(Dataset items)
=====

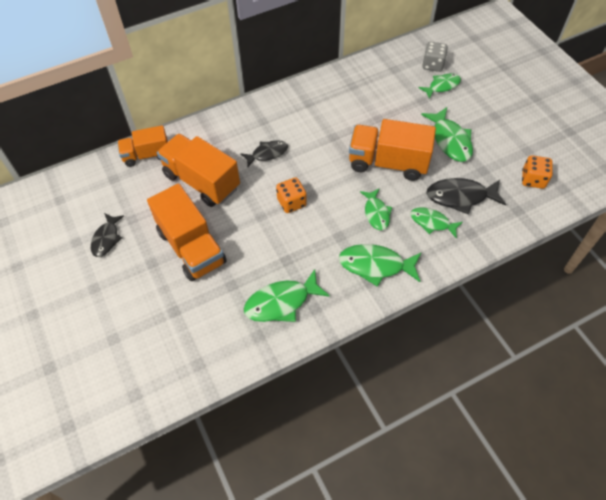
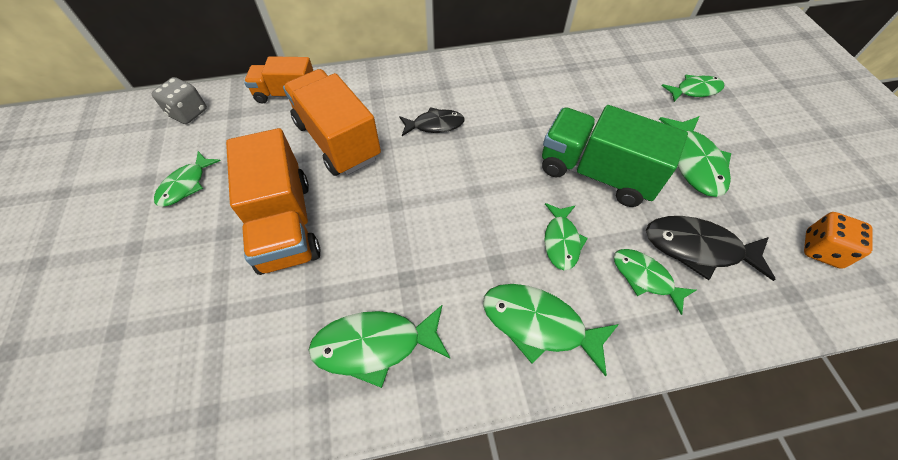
camera: 15 degrees right, 0 degrees up
(106, 239) = (185, 185): black fish -> green fish
(291, 202) = (444, 196): orange dice -> none
(388, 163) = (596, 173): orange truck -> green truck
(433, 65) = (686, 63): grey dice -> grey dice (188, 113)

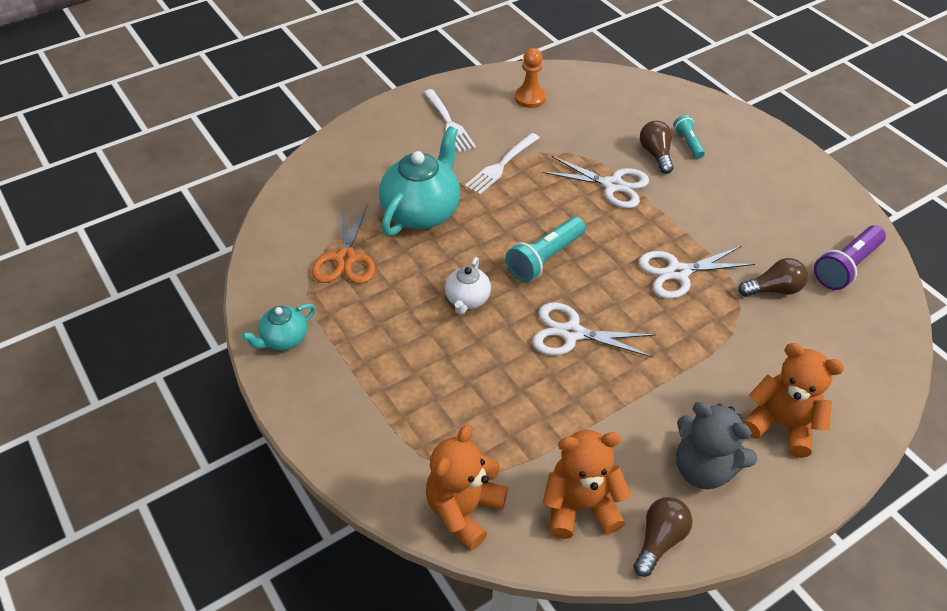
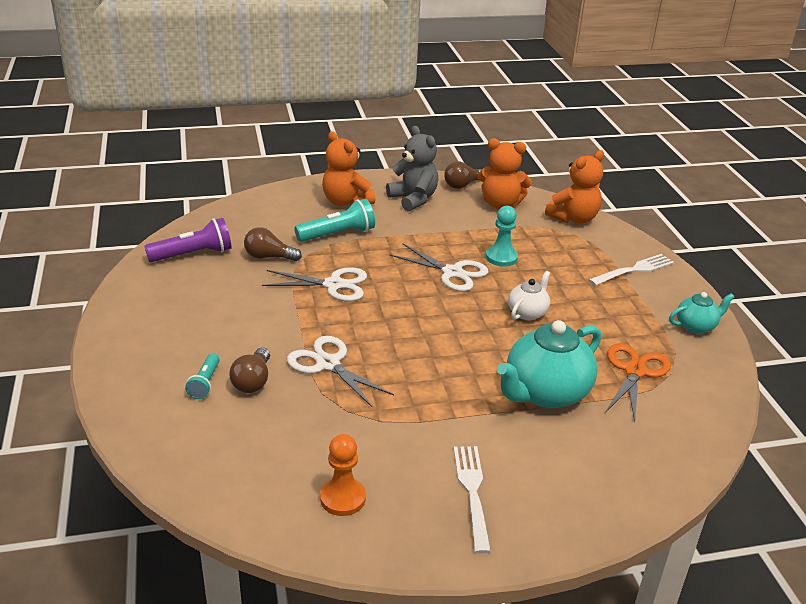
camera: 160 degrees left, 15 degrees down
(501, 165) = (433, 418): white fork -> white fork (633, 270)
(529, 380) = (501, 257): none -> turquoise pawn
(545, 259) = (442, 323): turquoise flashlight -> turquoise flashlight (338, 234)

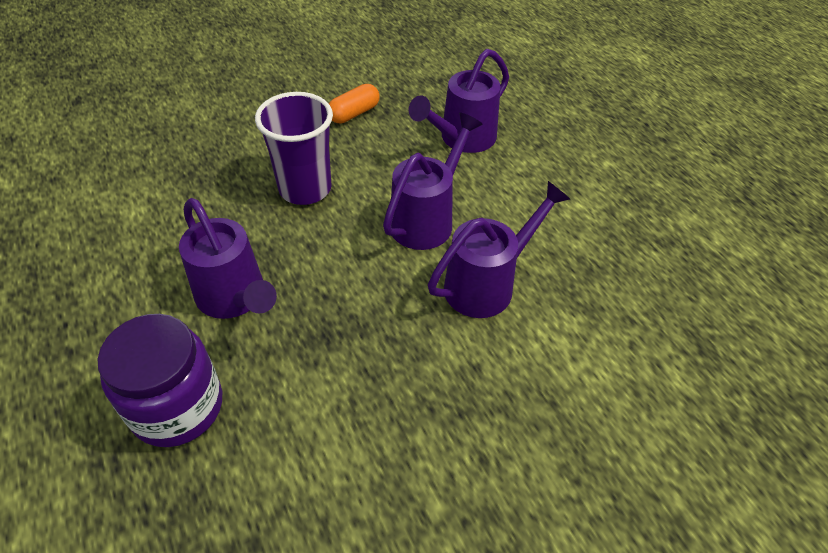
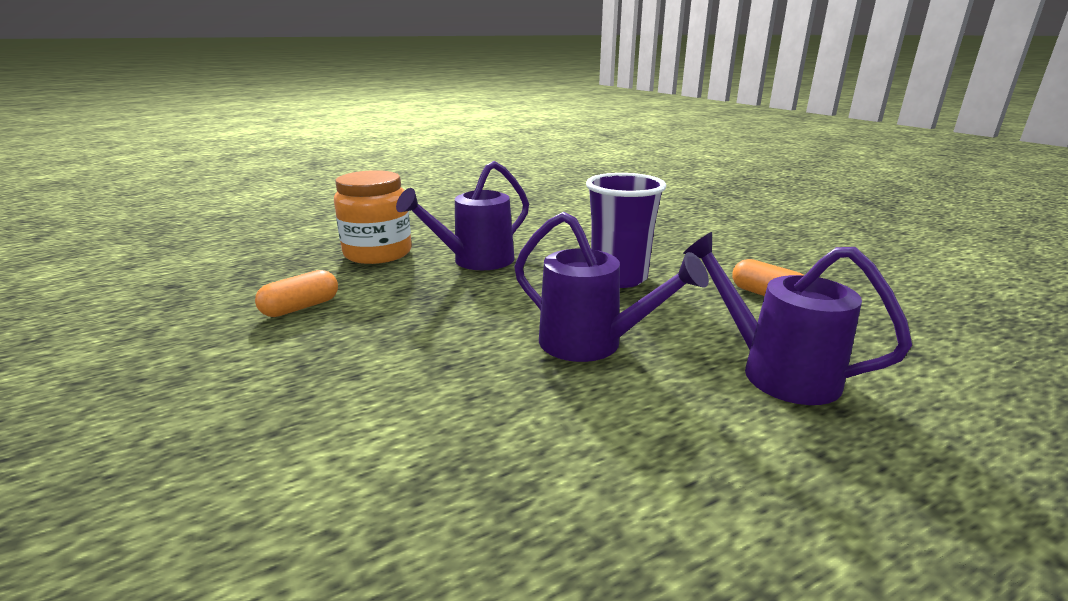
camera: 90 degrees right, 25 degrees down
(177, 406) = (378, 253): purple jar -> orange jar
(339, 452) = (301, 307): none -> orange capsule
(487, 284) = (480, 387): purple watering can -> none

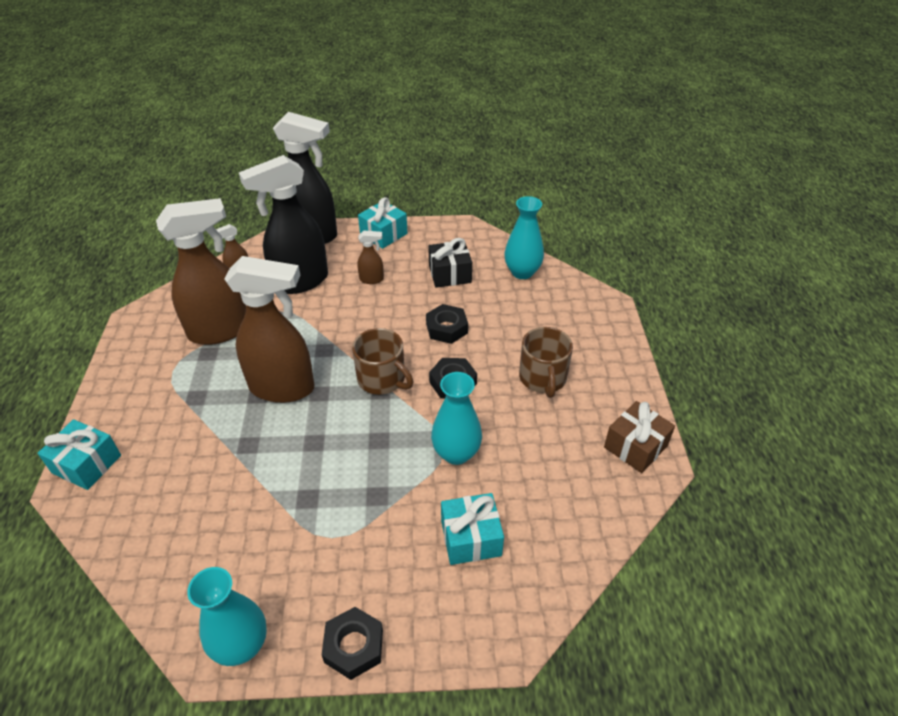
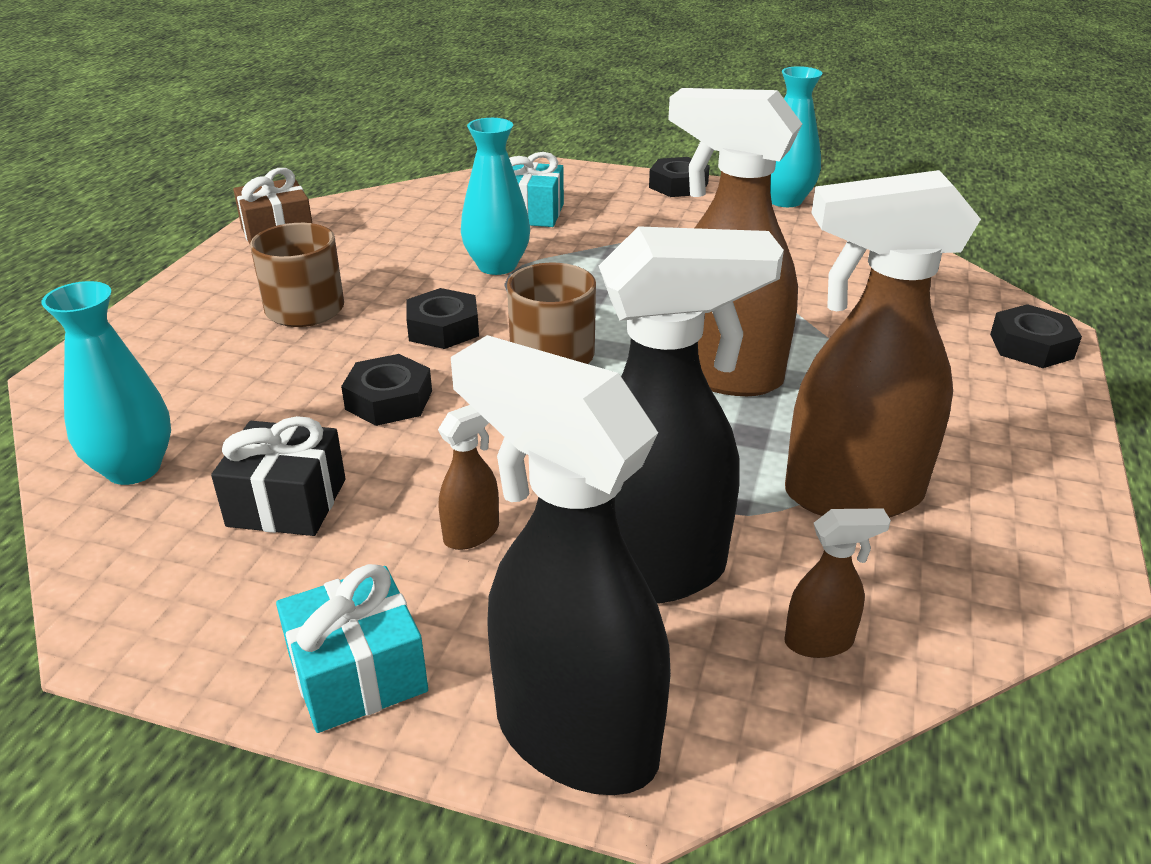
camera: 160 degrees left, 10 degrees down
(87, 464) = (1031, 346): turquoise gift -> black nut
(372, 279) = (472, 533): brown spray bottle -> brown spray bottle turned 120 degrees clockwise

=====

Return precisely the lines of the records, starting with the line that holds "(87, 464) = (1031, 346): turquoise" and ending with the last one.

(87, 464) = (1031, 346): turquoise gift -> black nut
(372, 279) = (472, 533): brown spray bottle -> brown spray bottle turned 120 degrees clockwise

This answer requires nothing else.